Start of Records
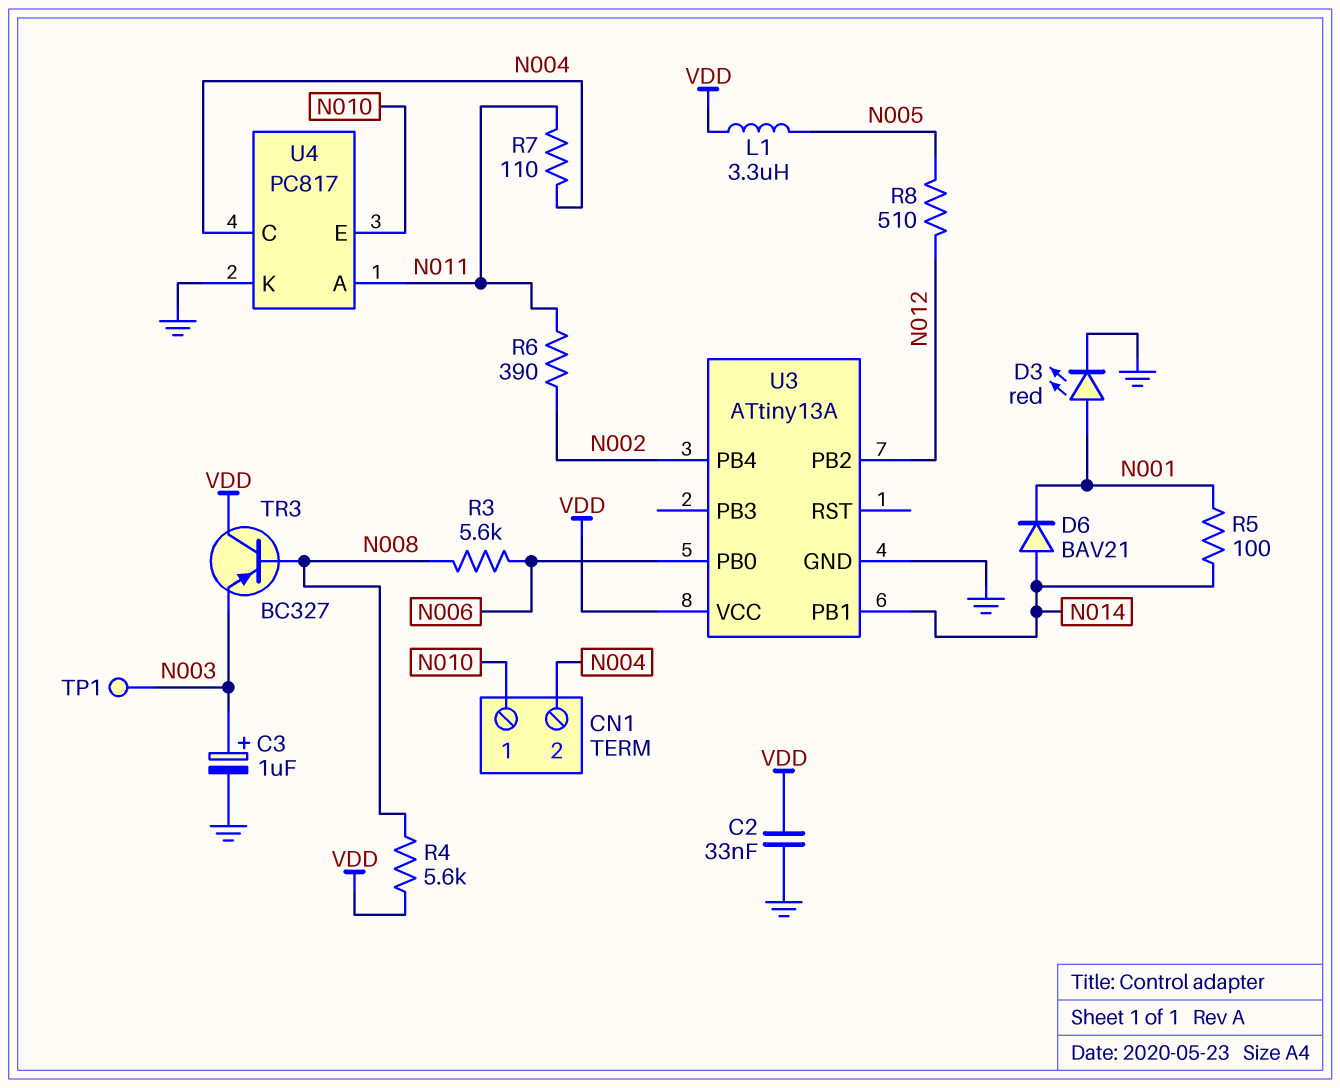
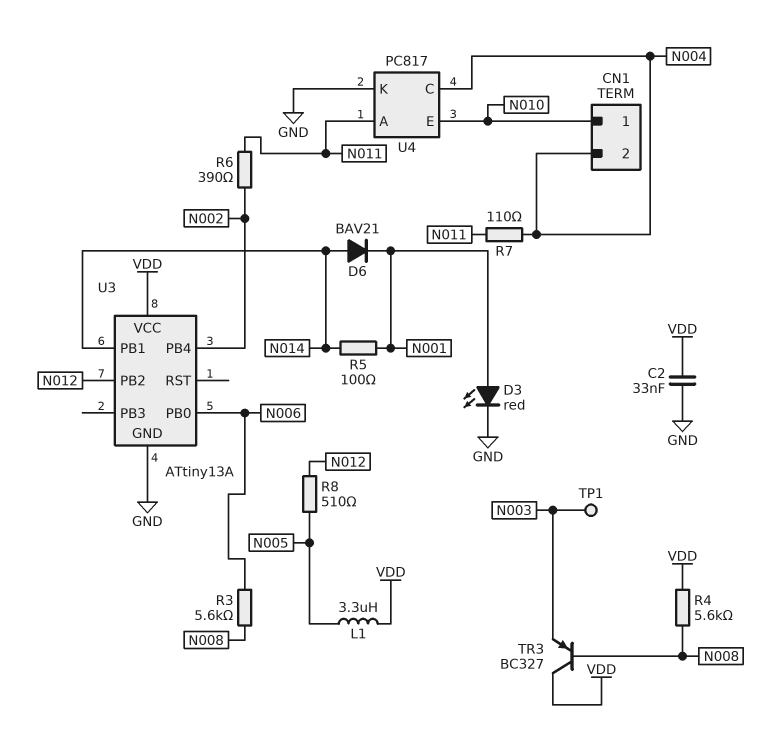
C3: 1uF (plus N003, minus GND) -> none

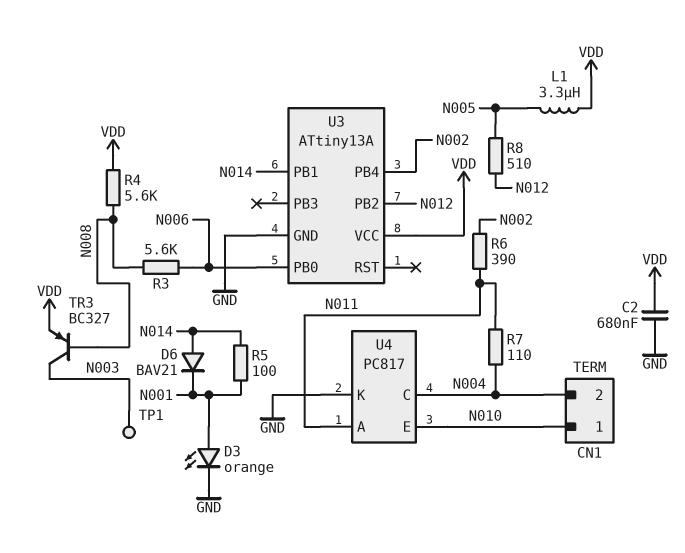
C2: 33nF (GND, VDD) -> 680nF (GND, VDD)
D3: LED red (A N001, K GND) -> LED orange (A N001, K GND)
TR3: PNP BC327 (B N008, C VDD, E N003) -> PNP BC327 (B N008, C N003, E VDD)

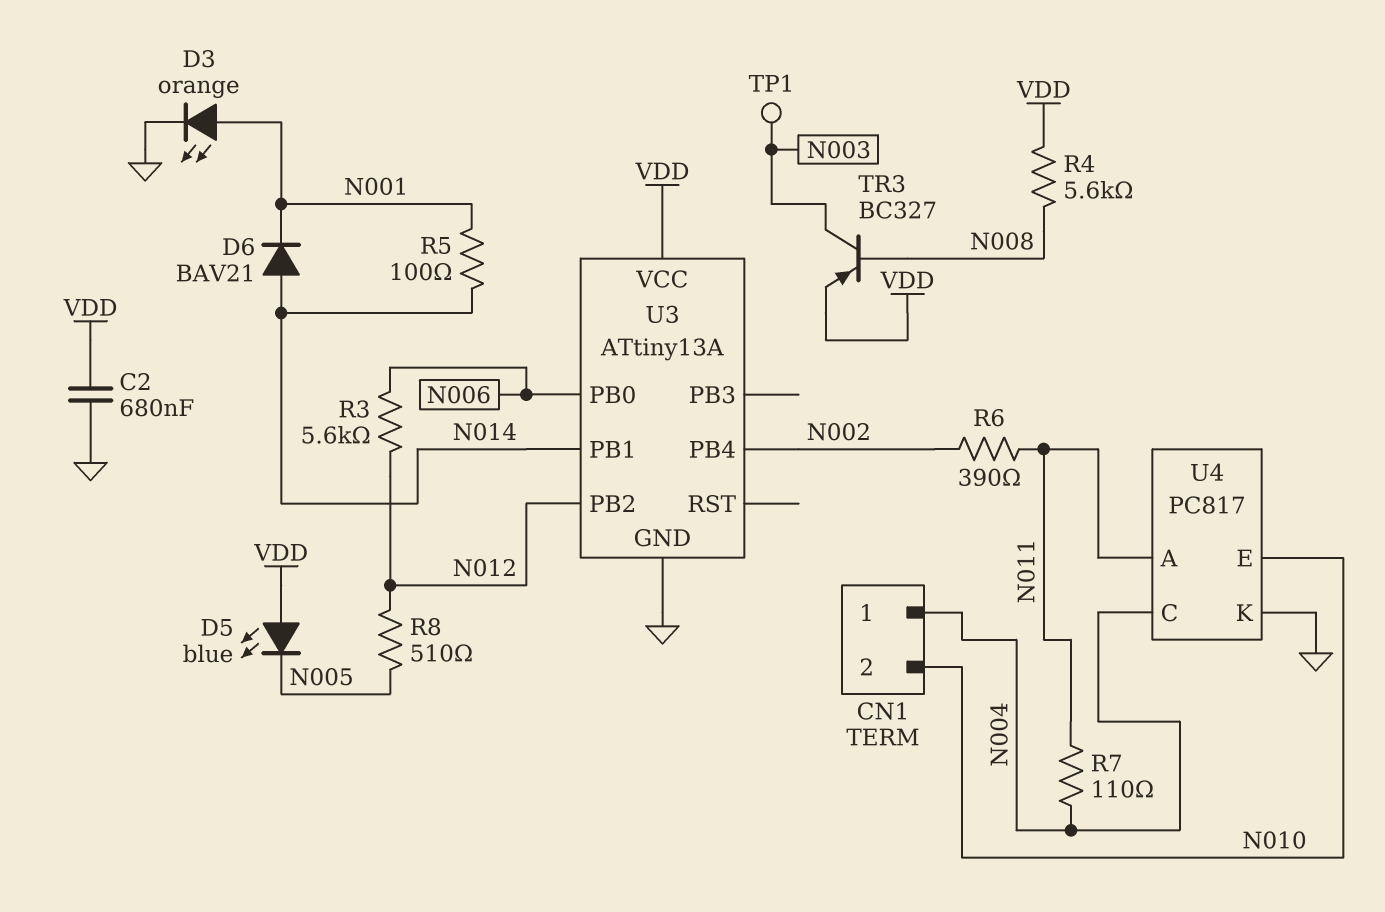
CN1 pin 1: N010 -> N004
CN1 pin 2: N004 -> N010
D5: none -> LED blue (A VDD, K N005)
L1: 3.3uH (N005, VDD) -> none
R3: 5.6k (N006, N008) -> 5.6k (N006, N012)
End of Records
Retype the data exactly as it stands, but keep the images out of your copy.

Expected answer
C3: 1uF (plus N003, minus GND) -> none

C2: 33nF (GND, VDD) -> 680nF (GND, VDD)
D3: LED red (A N001, K GND) -> LED orange (A N001, K GND)
TR3: PNP BC327 (B N008, C VDD, E N003) -> PNP BC327 (B N008, C N003, E VDD)

CN1 pin 1: N010 -> N004
CN1 pin 2: N004 -> N010
D5: none -> LED blue (A VDD, K N005)
L1: 3.3uH (N005, VDD) -> none
R3: 5.6k (N006, N008) -> 5.6k (N006, N012)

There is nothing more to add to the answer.